> _WHAT YOU SHOULD DO_
Everything from the first line of the data below through the line that contains "red plate D7 level 1 -> red plate E5 level 1" should be written out exactly, please, and nothing more; the pictures stay out.

--- PROVIDED MATERIAL Enclosed Below ---

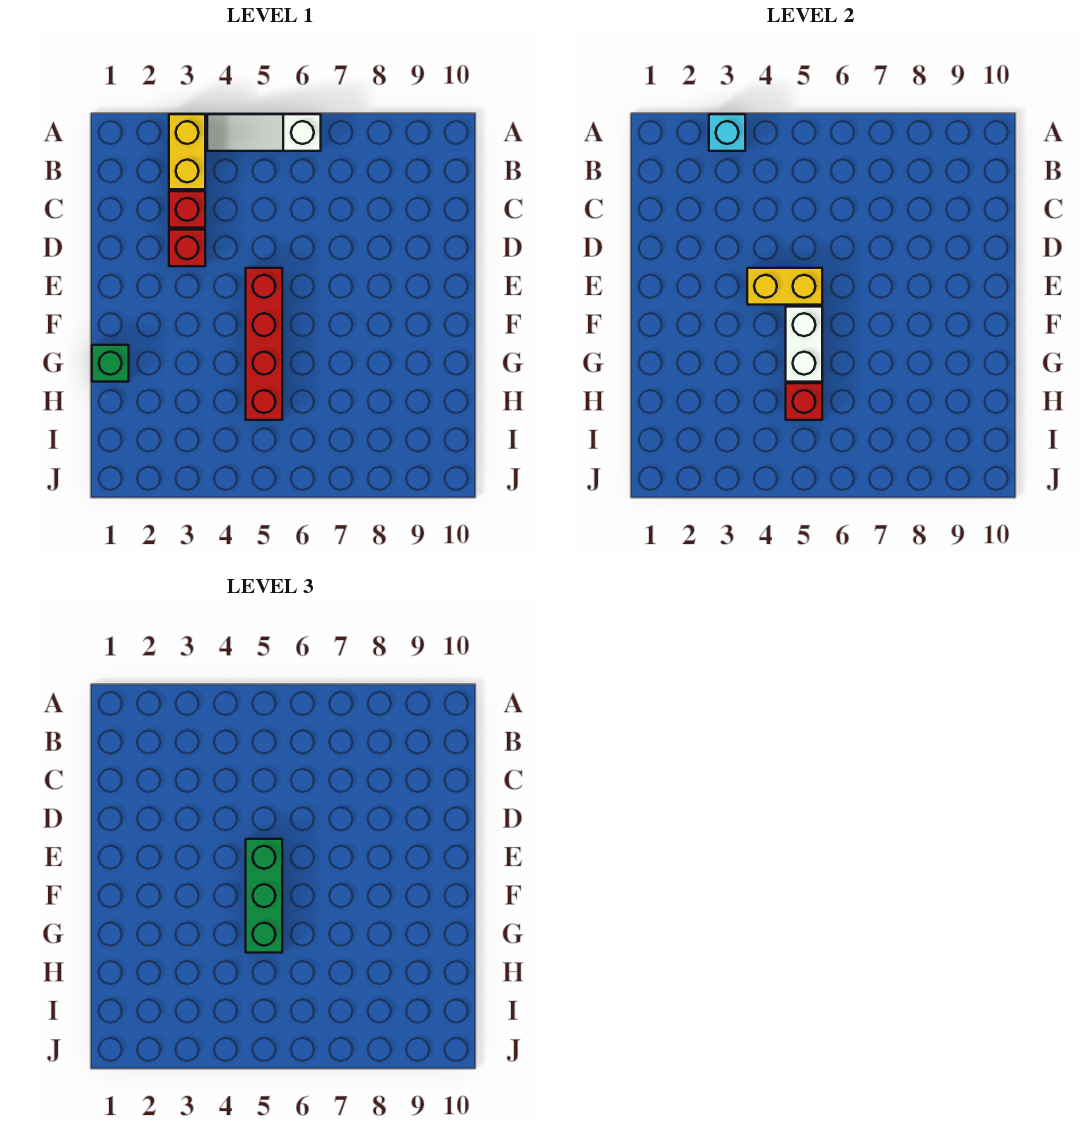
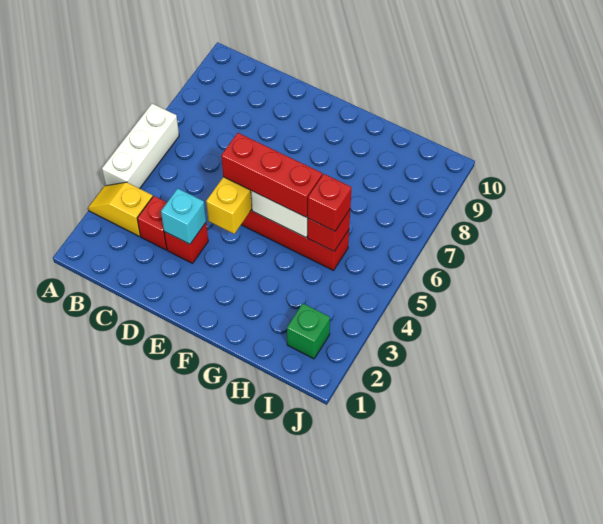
yellow brick A3:B3 level 1 -> yellow slope A3:B3 level 1 top B
cyan brick A3 level 2 -> cyan brick D3 level 2
white slope A4:A6 level 1 top 6 -> white brick A4:A6 level 1
green brick E5:G5 level 3 -> red brick E5:G5 level 3
green brick G1 level 1 -> green brick I2 level 1
none -> red brick H5 level 3

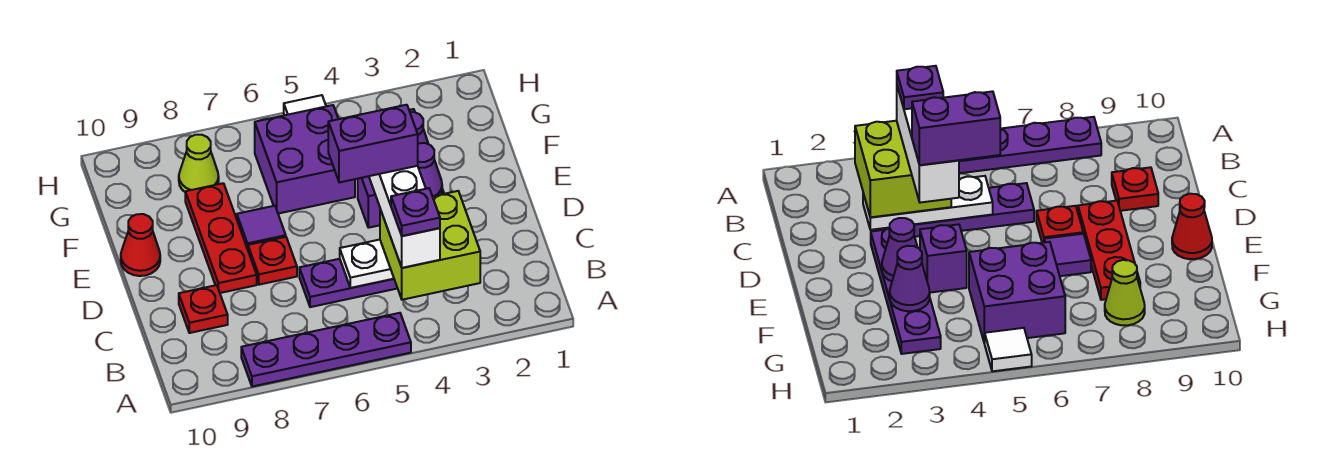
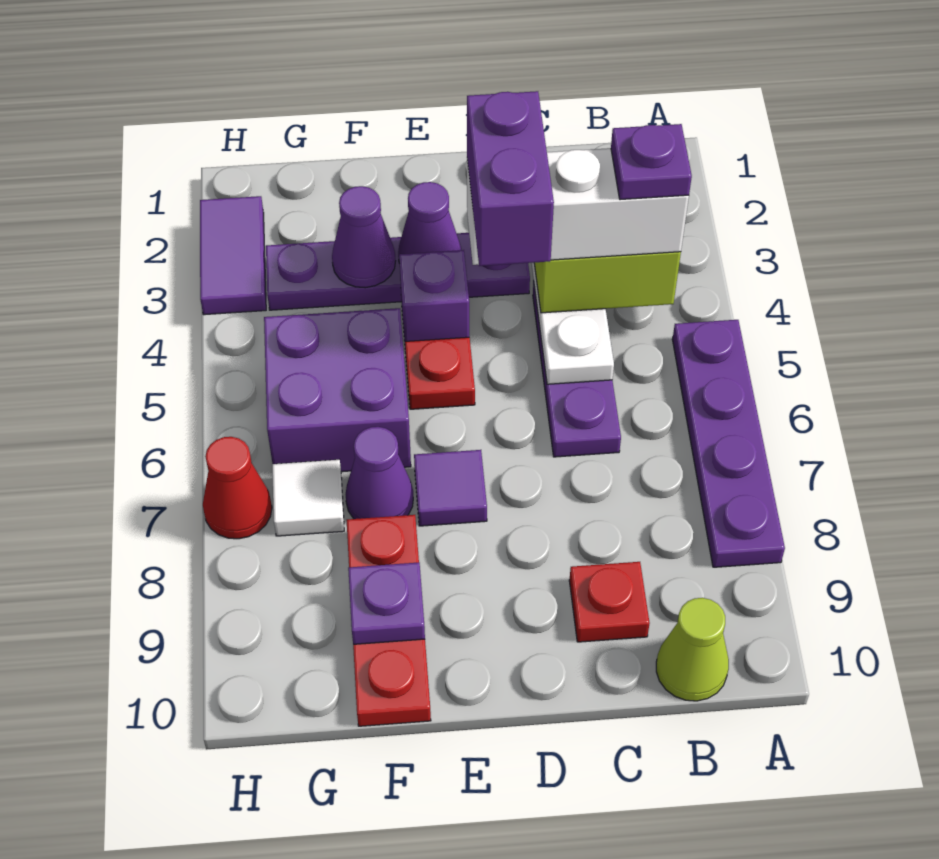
red plate D7 level 1 -> red plate E5 level 1
red plate D8:F8 level 1 -> red plate F8:F10 level 1
red cone E10 level 1 -> red cone H7 level 1
none -> purple cone F7 level 1
none -> purple plate F9 level 2
lime cone G8 level 1 -> lime cone B10 level 1
none -> purple tile H2:H3 level 1
white tile H5 level 1 -> white tile G7 level 1

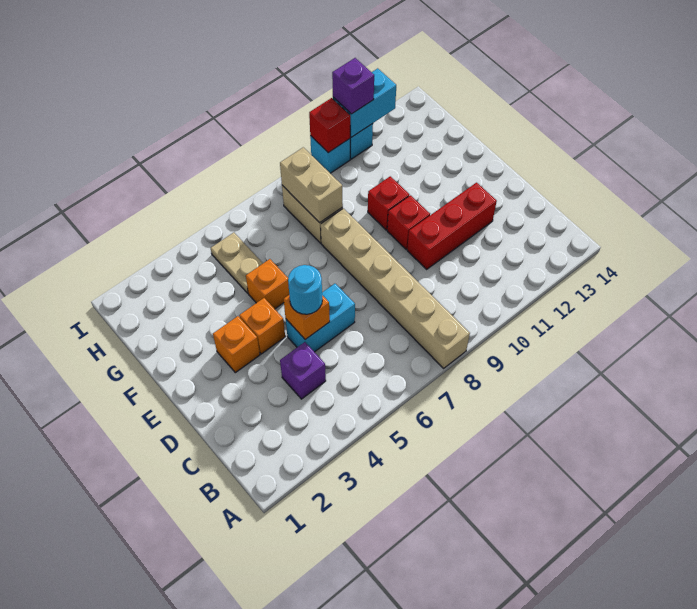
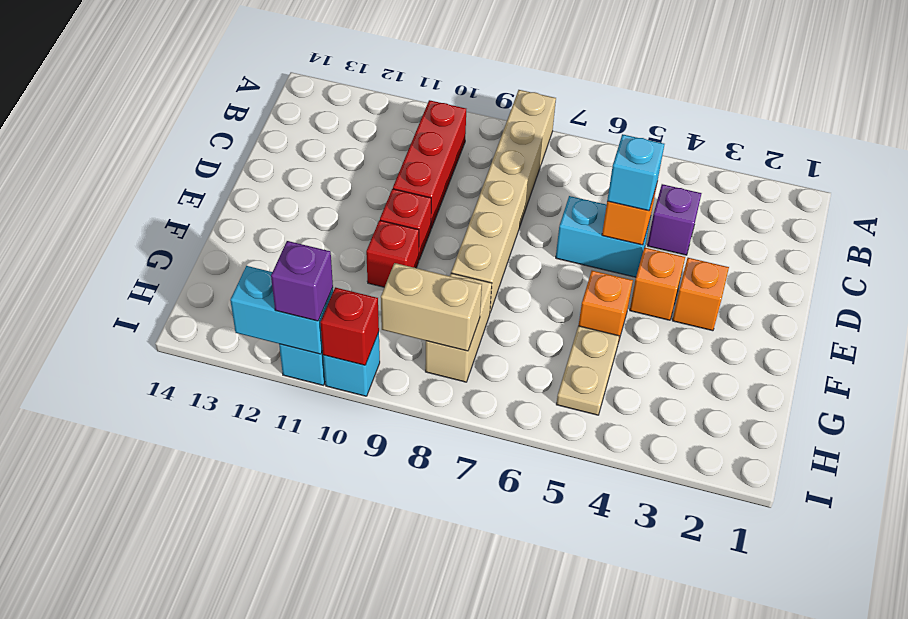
cyan round brick D5 level 3 -> cyan brick D5 level 3
red brick D10:D12 level 1 -> red brick B10:D10 level 1
tan brick G8:H8 level 2 -> tan brick H8:H9 level 2

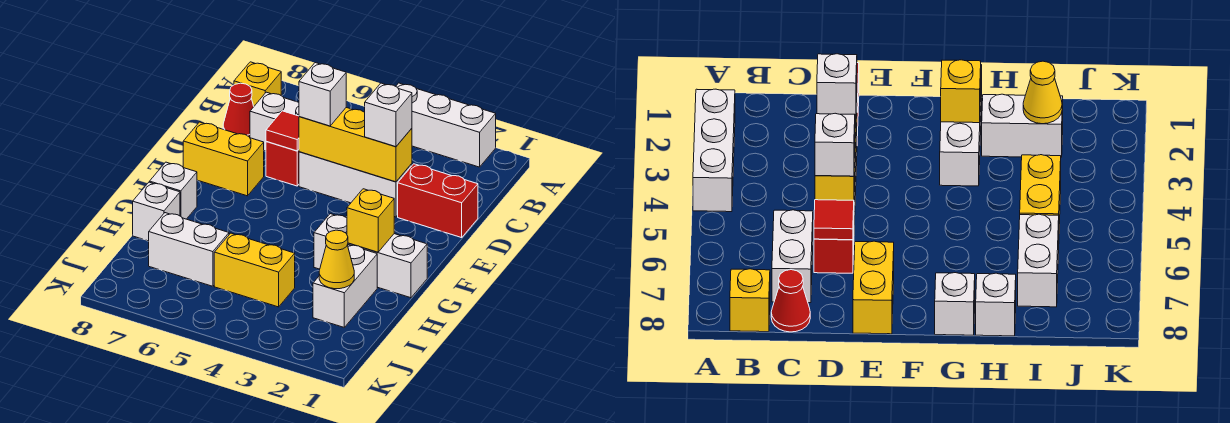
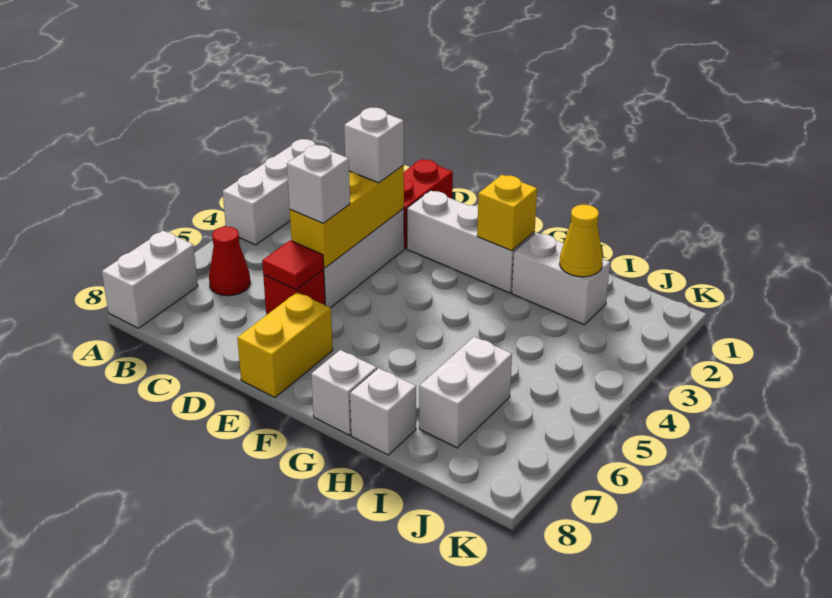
yellow brick B8 level 1 -> none
white brick C6:C7 level 1 -> white brick A7:A8 level 1
red cone C8 level 1 -> red cone B6 level 1
white brick G1:G3 level 1 -> white brick E2:G2 level 1
yellow brick I4:I5 level 1 -> none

--- End of Enclosed PROVIDED MATERIAL ---

> _OUTPUT OF THE EXERCISE_
yellow brick A3:B3 level 1 -> yellow slope A3:B3 level 1 top B
cyan brick A3 level 2 -> cyan brick D3 level 2
white slope A4:A6 level 1 top 6 -> white brick A4:A6 level 1
green brick E5:G5 level 3 -> red brick E5:G5 level 3
green brick G1 level 1 -> green brick I2 level 1
none -> red brick H5 level 3

red plate D7 level 1 -> red plate E5 level 1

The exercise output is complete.